Search the data for the string "AUDIO" and gather each line it is in.

--- Data to process Enclosed Below ---

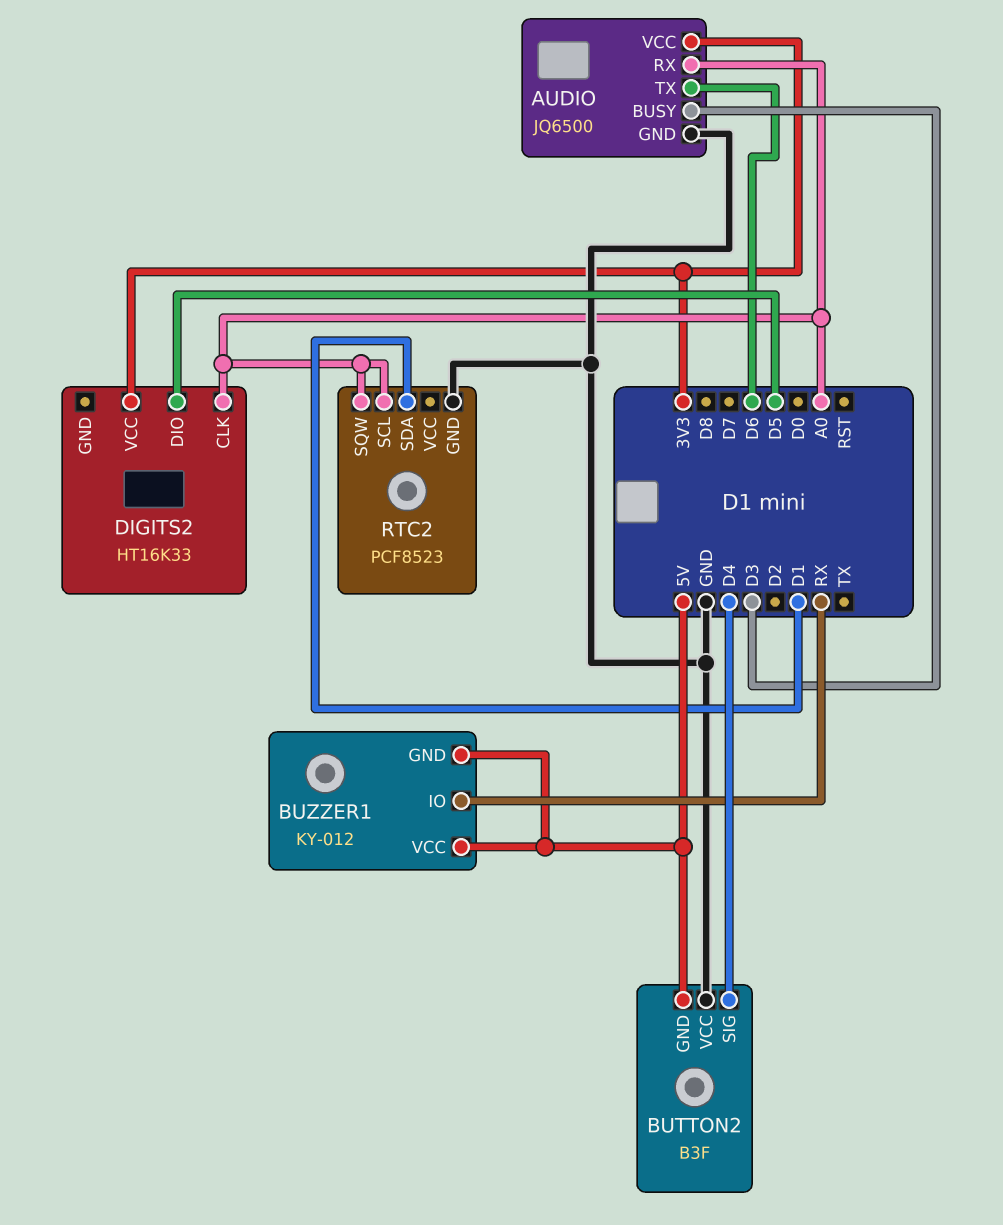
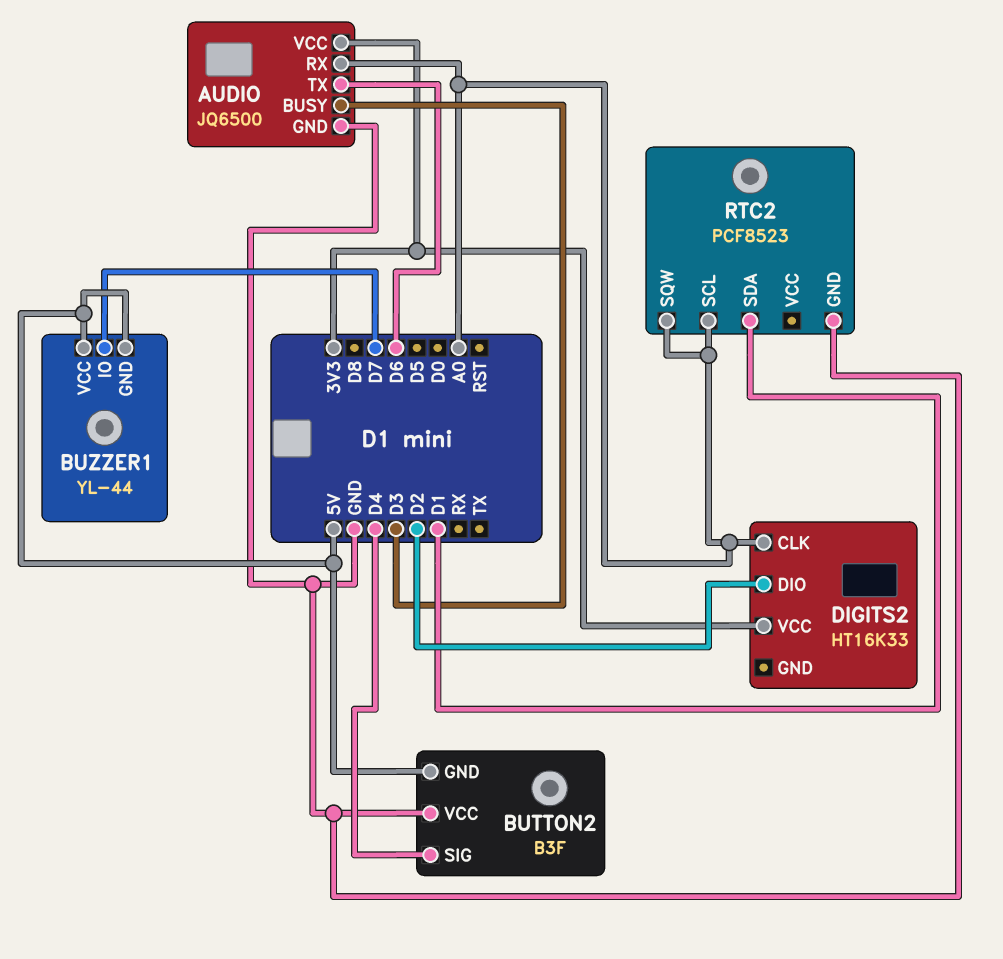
BUZZER1: KY-012 -> YL-44
BUZZER1 pin IO: RX -> D7
DIGITS2 pin DIO: D5 -> D2

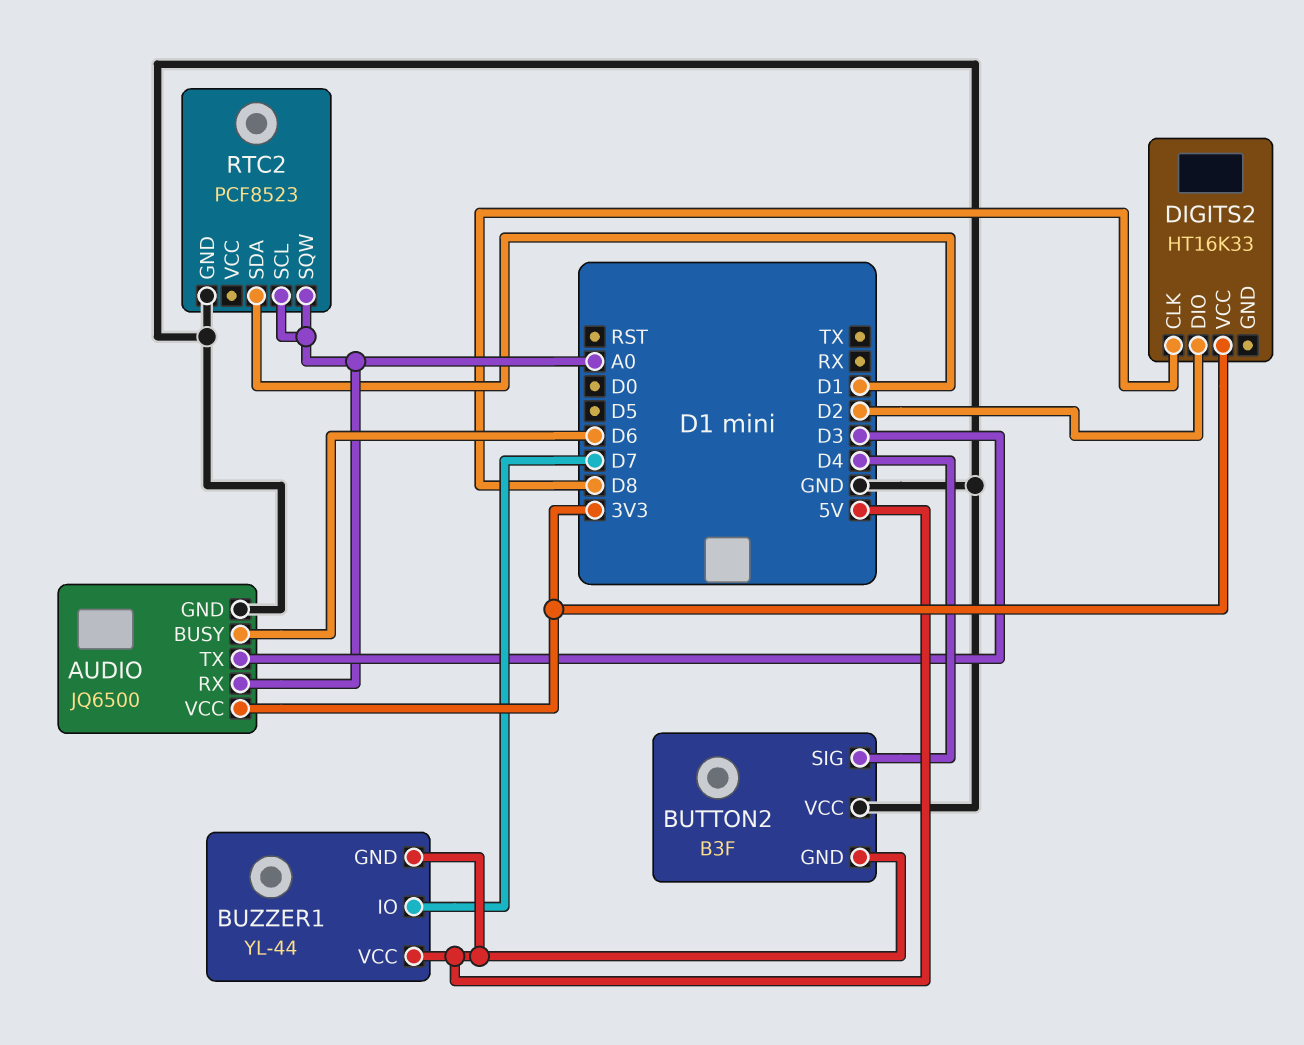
AUDIO pin BUSY: D3 -> D6
AUDIO pin TX: D6 -> D3
DIGITS2 pin CLK: A0 -> D8

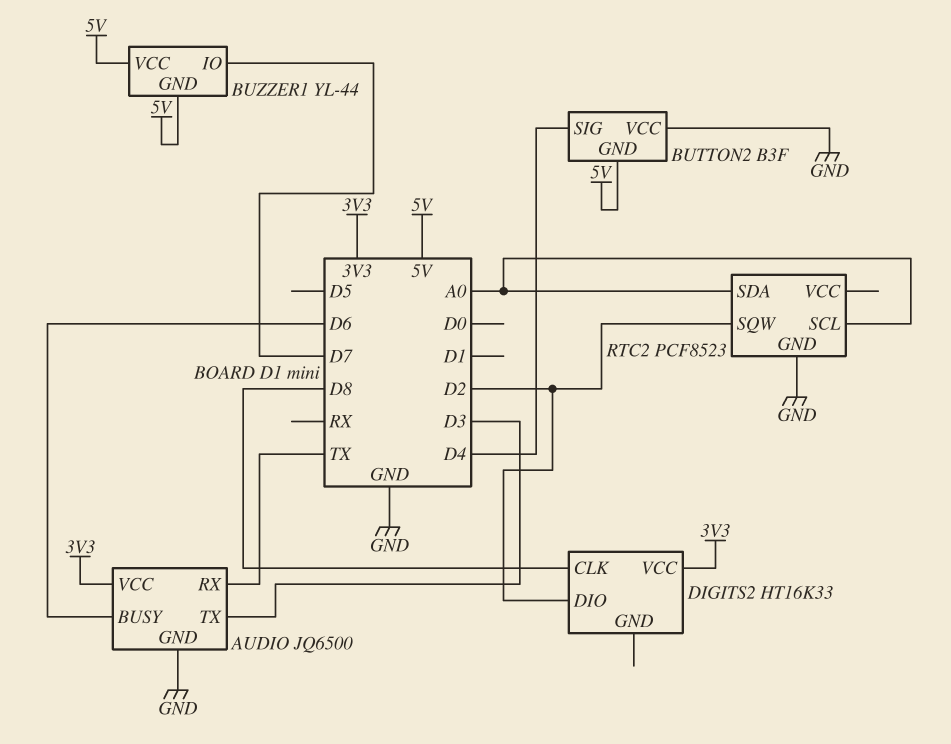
AUDIO pin RX: A0 -> TX
RTC2 pin SDA: D1 -> A0
RTC2 pin SQW: A0 -> D2

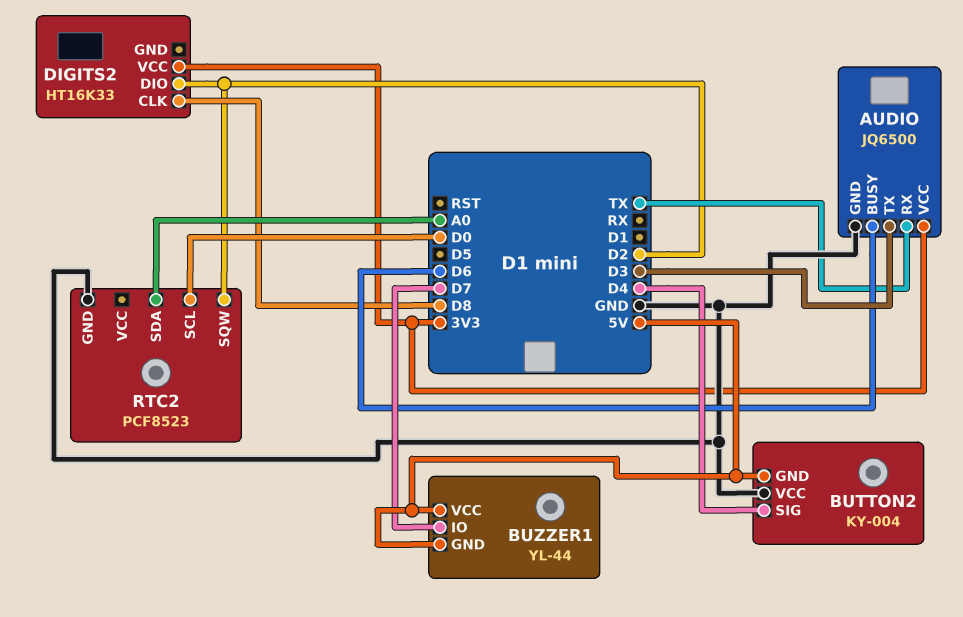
BUTTON2: B3F -> KY-004
RTC2 pin SCL: A0 -> D0

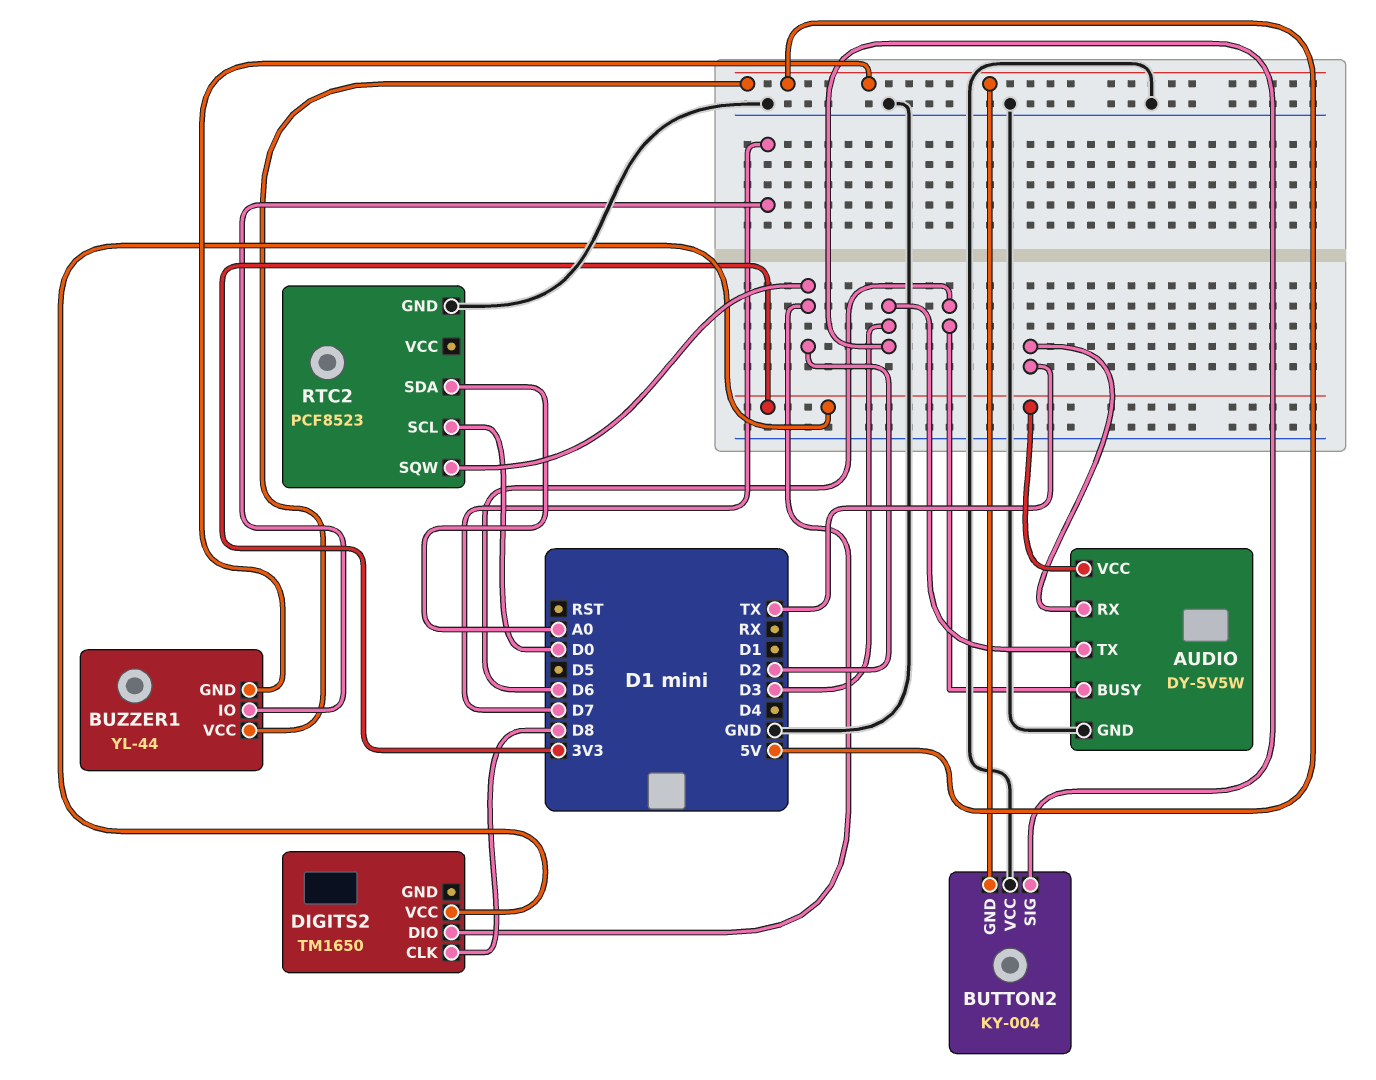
AUDIO: JQ6500 -> DY-SV5W
BUTTON2 pin SIG: D4 -> D3
DIGITS2: HT16K33 -> TM1650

--- End of Enclosed Data to process ---

**Solution to this exercise**
AUDIO pin BUSY: D3 -> D6
AUDIO pin TX: D6 -> D3
AUDIO pin RX: A0 -> TX
AUDIO: JQ6500 -> DY-SV5W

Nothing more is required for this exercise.